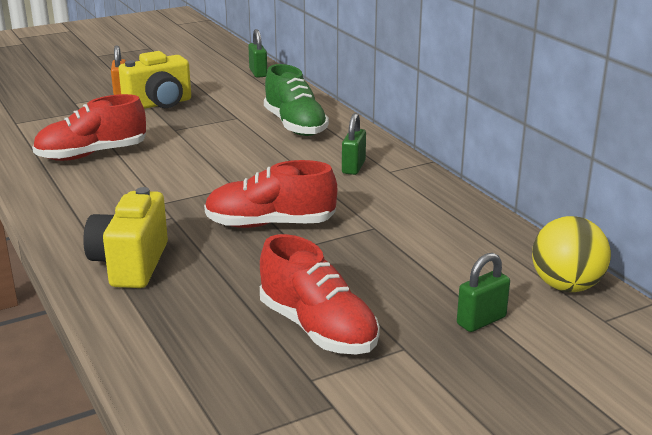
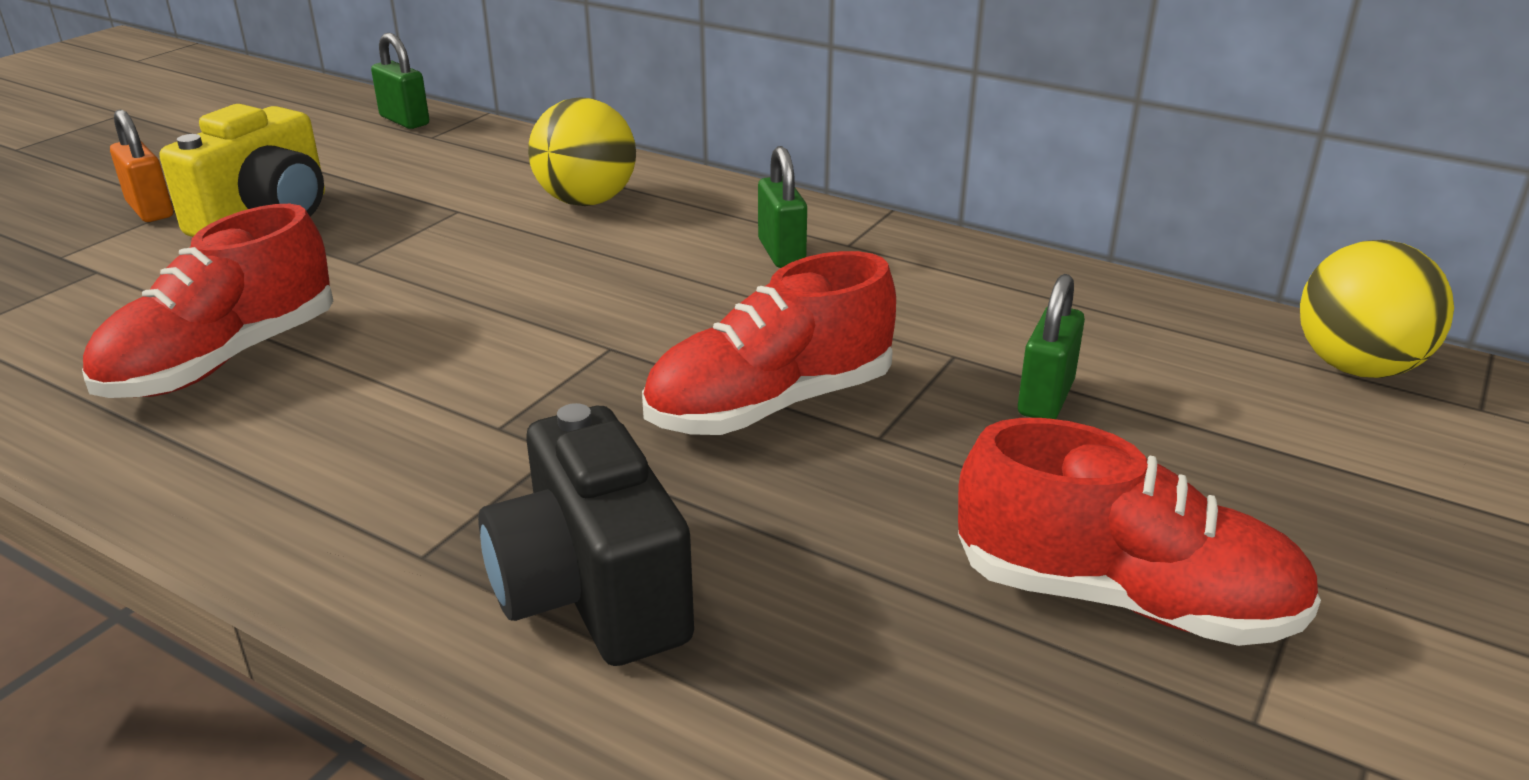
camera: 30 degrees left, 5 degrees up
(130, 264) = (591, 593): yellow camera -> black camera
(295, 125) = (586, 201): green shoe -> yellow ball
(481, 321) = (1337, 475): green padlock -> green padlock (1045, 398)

...

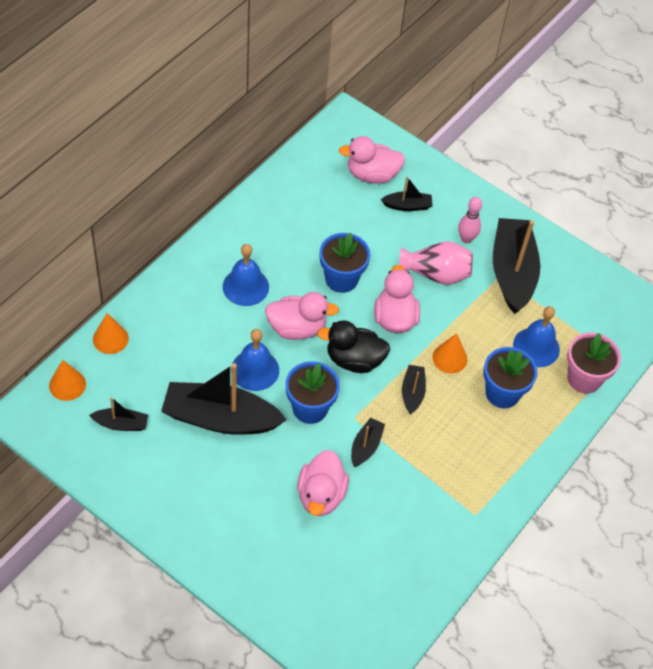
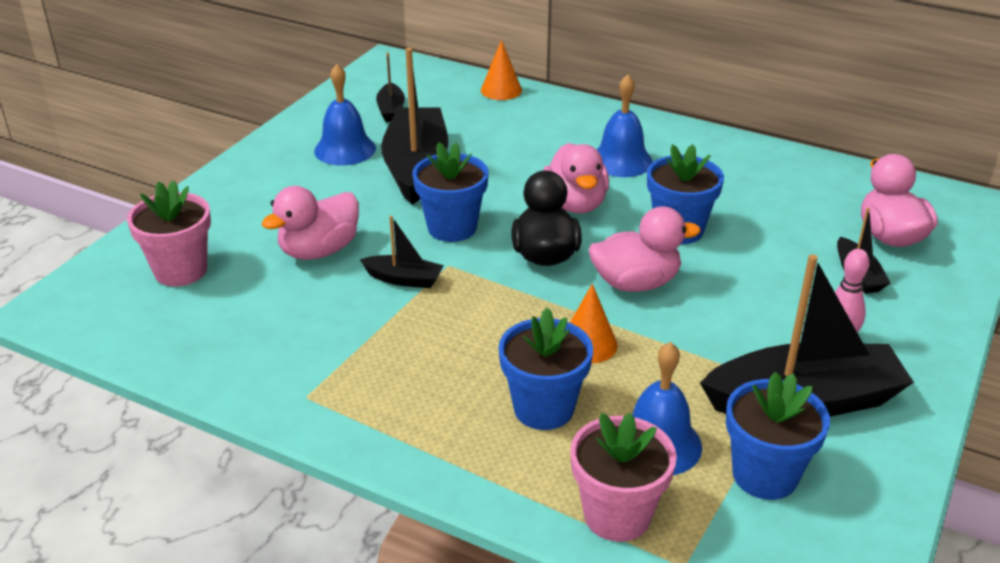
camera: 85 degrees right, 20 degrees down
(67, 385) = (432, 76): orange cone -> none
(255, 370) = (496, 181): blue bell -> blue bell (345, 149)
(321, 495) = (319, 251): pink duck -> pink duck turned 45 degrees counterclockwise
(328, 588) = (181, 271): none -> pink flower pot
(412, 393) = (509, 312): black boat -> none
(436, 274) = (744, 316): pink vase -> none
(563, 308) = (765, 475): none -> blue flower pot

▸ **Instructions to follow**
Return, with no change at all, every line in the entries above from the line containing "(436, 274) = (744, 316): pink vase -> none" through the line containing "(563, 308) = (765, 475): none".

▸ **Exercise response**
(436, 274) = (744, 316): pink vase -> none
(563, 308) = (765, 475): none -> blue flower pot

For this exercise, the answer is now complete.